*** Exercise inputs Section Begins ***
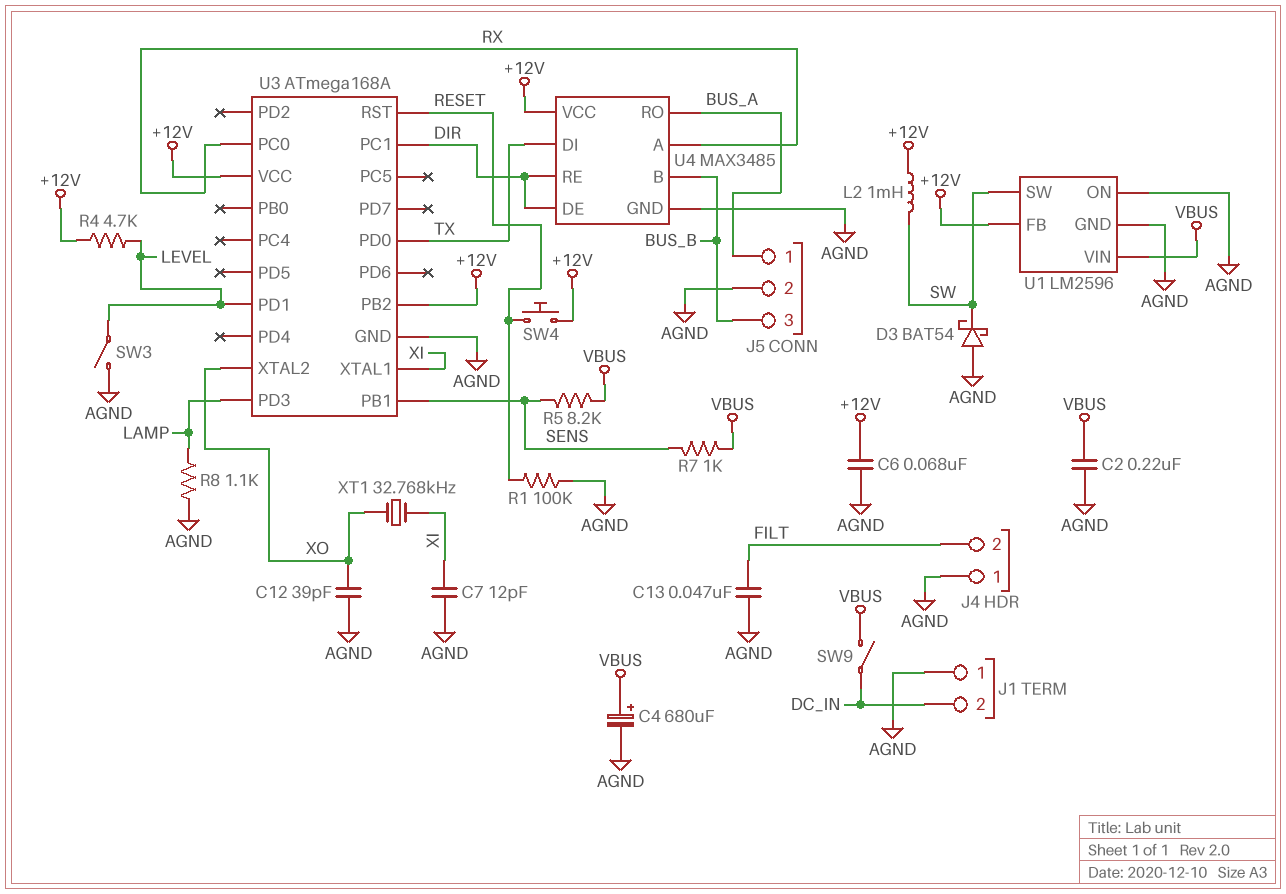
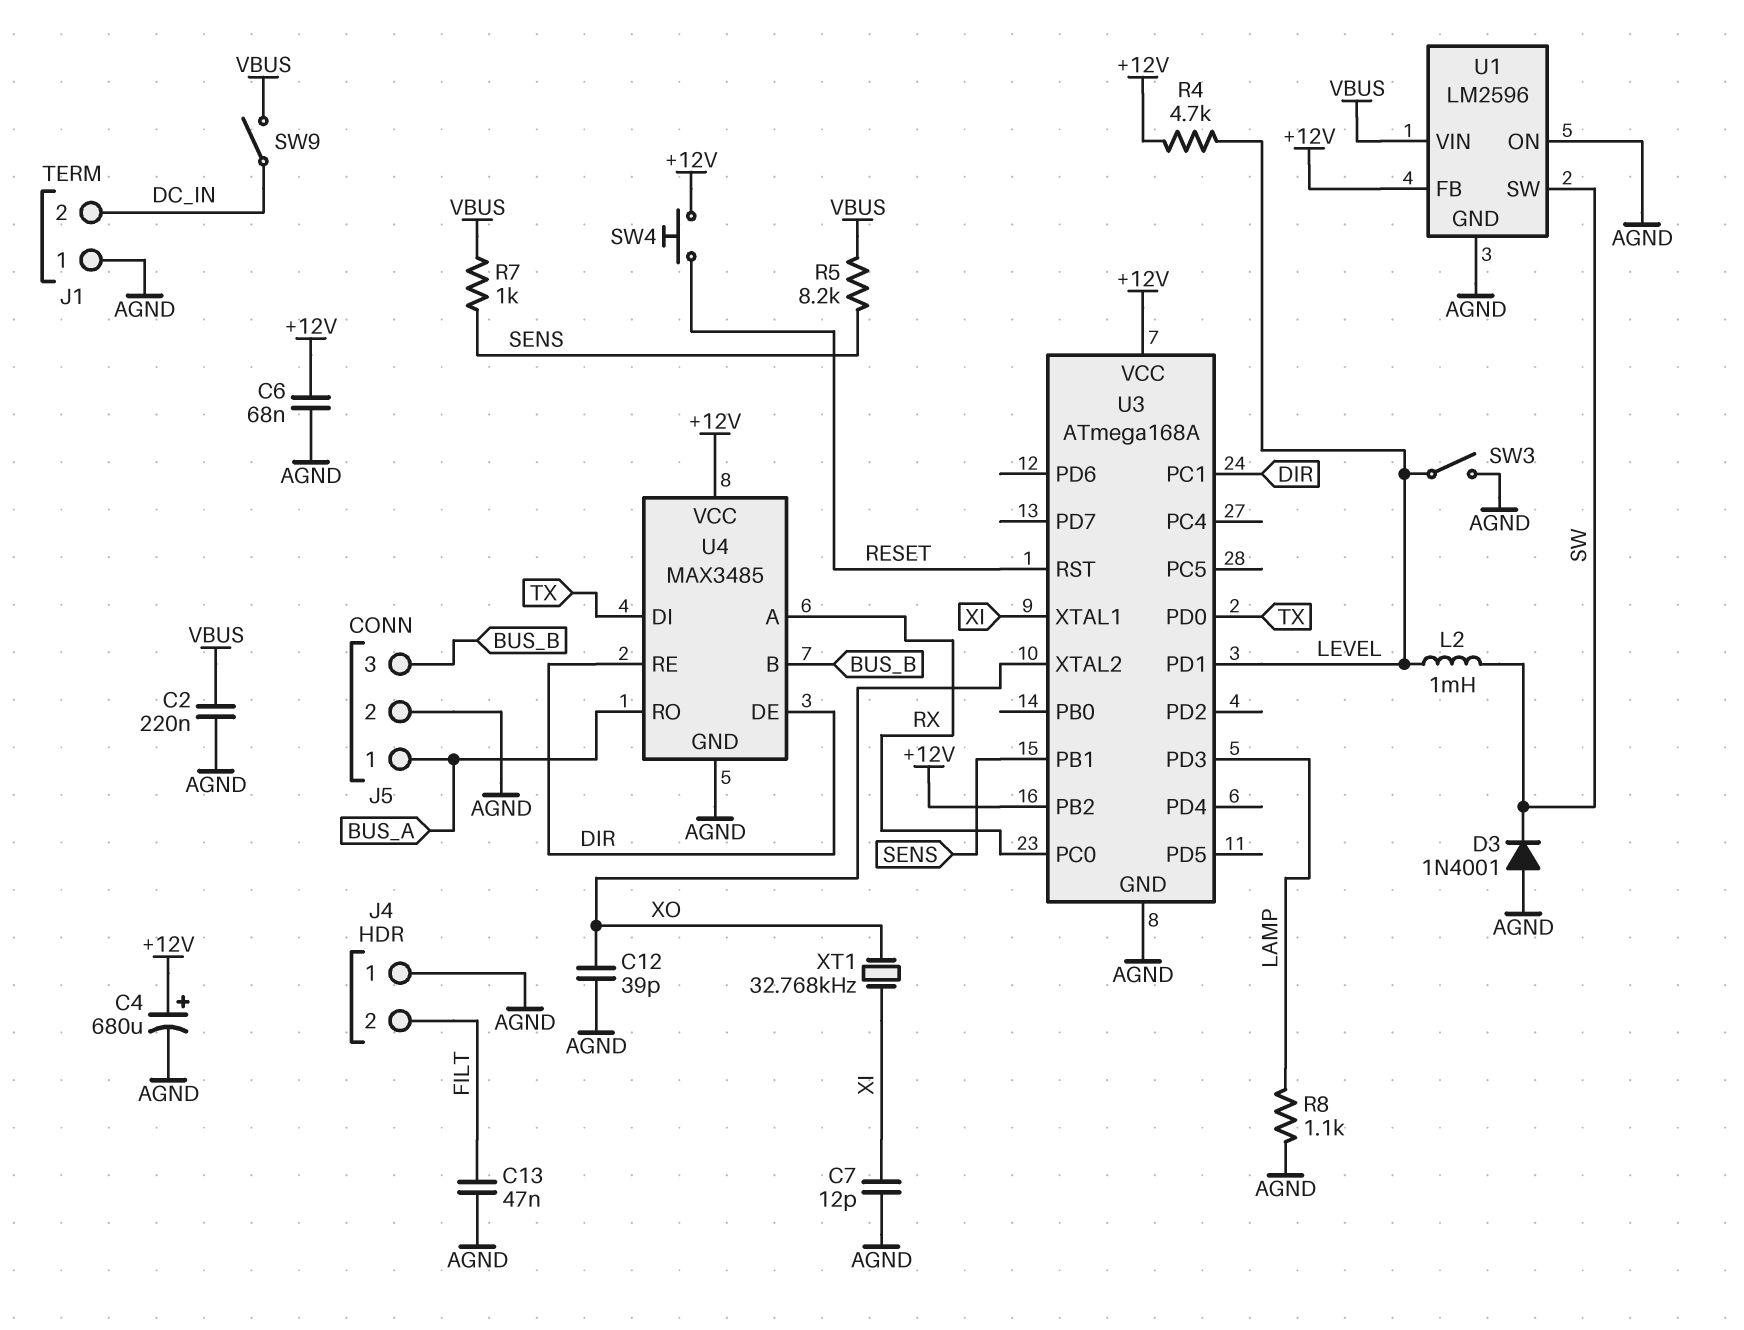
C4: 680uF (plus VBUS, minus AGND) -> 680uF (plus +12V, minus AGND)
D3: schottky BAT54 (A AGND, K SW) -> diode 1N4001 (A AGND, K SW)
L2: 1mH (+12V, SW) -> 1mH (LEVEL, SW)
R1: 100k (AGND, RESET) -> none

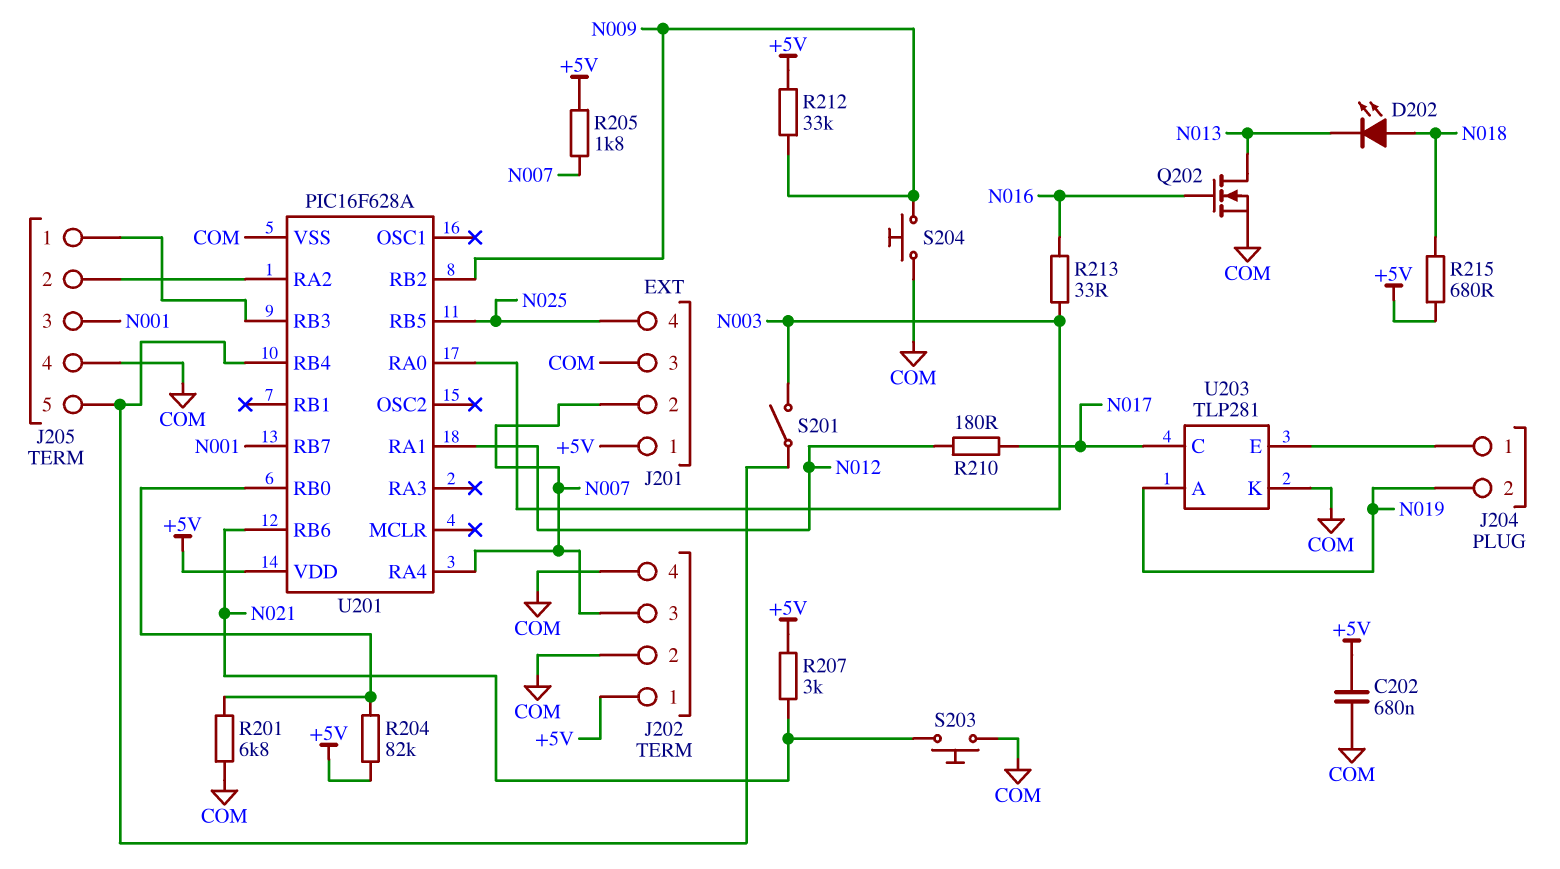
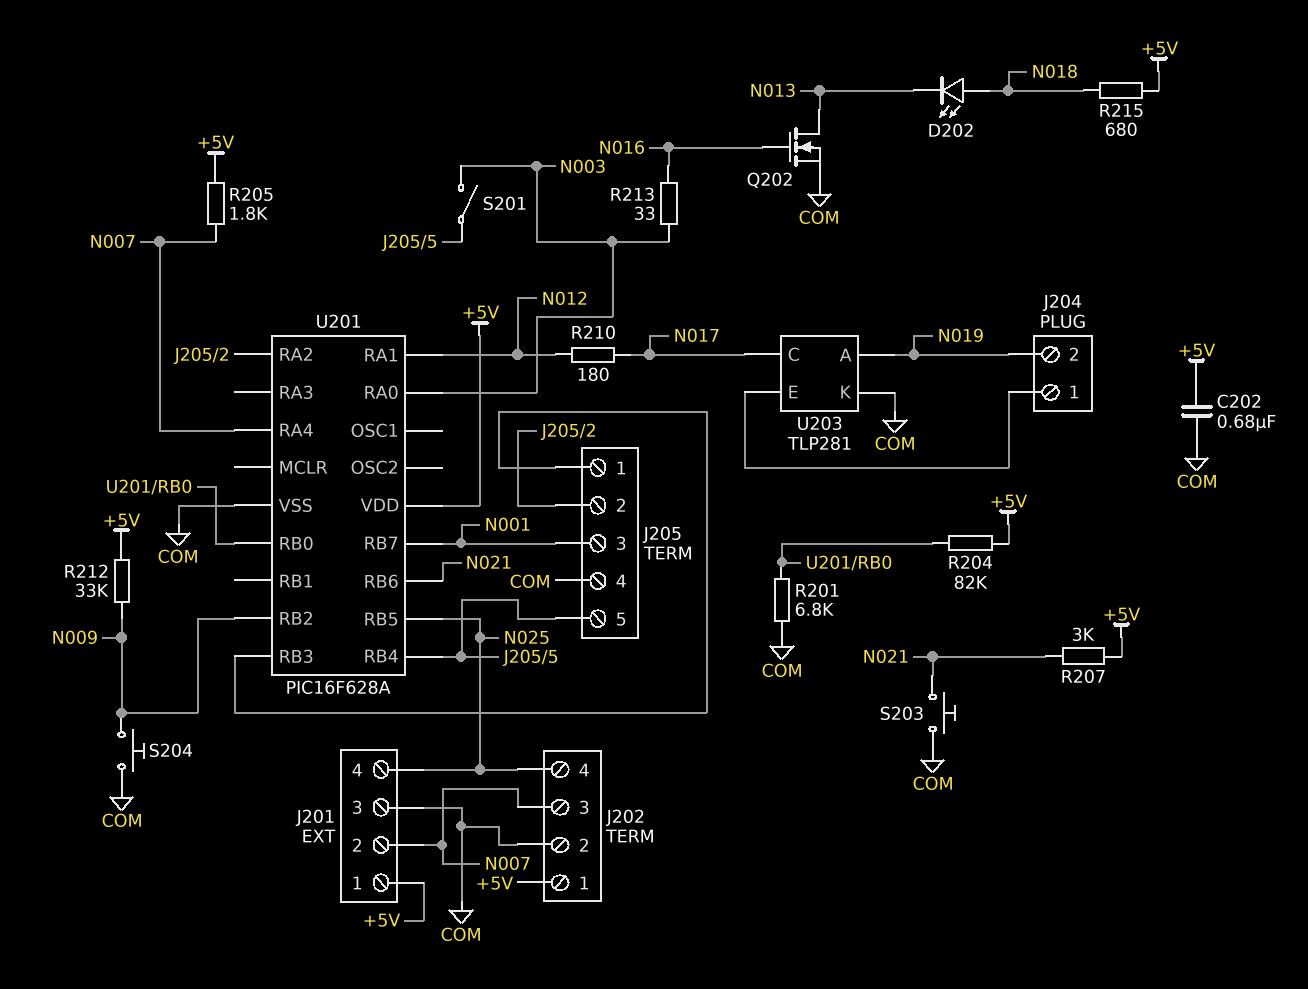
J202 pin 4: COM -> N025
*** Exercise inputs Section Ends ***
> _Exercise directions_
The answer must be the number of lines in the records where the string "AGND" is found, stated alone.

> _Output for this exercise_
3